TASK: All lines holding the word "cupcake" are to be copied from the records beneath.

─── TASK MATERIAL

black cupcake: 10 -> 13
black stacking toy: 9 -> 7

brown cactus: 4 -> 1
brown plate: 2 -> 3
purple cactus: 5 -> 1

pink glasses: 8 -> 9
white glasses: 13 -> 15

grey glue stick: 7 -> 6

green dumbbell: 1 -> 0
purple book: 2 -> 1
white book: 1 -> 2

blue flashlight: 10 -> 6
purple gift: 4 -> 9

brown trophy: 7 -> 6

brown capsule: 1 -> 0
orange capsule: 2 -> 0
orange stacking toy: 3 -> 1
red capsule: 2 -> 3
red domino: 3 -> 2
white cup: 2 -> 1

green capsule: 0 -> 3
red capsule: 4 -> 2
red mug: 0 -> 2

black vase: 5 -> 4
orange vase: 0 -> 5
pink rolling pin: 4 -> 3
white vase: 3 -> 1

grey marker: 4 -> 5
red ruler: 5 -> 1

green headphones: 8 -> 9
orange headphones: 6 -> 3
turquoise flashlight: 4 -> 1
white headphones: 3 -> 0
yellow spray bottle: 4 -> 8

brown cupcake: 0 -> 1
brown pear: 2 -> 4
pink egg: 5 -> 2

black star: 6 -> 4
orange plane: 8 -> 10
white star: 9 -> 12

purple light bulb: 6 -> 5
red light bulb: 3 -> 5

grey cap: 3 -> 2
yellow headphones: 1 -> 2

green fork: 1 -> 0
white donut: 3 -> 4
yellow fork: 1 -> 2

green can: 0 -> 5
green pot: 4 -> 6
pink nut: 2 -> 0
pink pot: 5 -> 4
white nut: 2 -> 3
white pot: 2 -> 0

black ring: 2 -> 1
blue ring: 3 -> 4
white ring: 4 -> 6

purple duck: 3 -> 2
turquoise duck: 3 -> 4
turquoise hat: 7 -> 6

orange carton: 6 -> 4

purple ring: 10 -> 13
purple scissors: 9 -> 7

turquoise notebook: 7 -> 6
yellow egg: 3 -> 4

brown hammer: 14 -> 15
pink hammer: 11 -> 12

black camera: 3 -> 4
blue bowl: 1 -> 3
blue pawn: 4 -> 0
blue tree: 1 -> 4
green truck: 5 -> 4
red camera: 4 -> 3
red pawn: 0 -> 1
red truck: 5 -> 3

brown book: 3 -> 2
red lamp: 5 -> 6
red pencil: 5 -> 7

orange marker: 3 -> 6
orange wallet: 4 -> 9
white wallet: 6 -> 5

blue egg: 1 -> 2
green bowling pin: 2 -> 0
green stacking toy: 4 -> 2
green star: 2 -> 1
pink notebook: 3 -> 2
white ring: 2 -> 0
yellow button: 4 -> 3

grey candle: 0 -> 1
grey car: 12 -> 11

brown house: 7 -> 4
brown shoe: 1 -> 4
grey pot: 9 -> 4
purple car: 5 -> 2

──────

YOUR SOLUTION:
black cupcake: 10 -> 13
brown cupcake: 0 -> 1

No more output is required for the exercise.